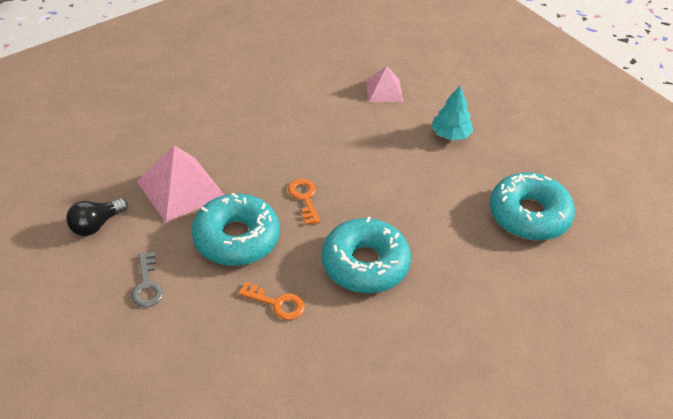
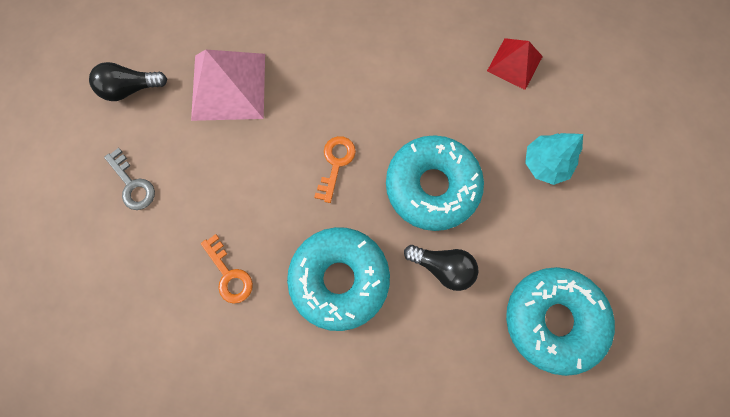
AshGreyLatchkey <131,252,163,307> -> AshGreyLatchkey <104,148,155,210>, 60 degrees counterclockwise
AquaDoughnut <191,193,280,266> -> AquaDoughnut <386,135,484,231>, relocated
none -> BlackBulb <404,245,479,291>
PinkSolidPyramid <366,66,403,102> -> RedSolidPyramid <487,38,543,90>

**********

AIM OF THE TASK: Write out the data above precisely. Pictures stay out.

EXPECTED OUTPUT:
AshGreyLatchkey <131,252,163,307> -> AshGreyLatchkey <104,148,155,210>, 60 degrees counterclockwise
AquaDoughnut <191,193,280,266> -> AquaDoughnut <386,135,484,231>, relocated
none -> BlackBulb <404,245,479,291>
PinkSolidPyramid <366,66,403,102> -> RedSolidPyramid <487,38,543,90>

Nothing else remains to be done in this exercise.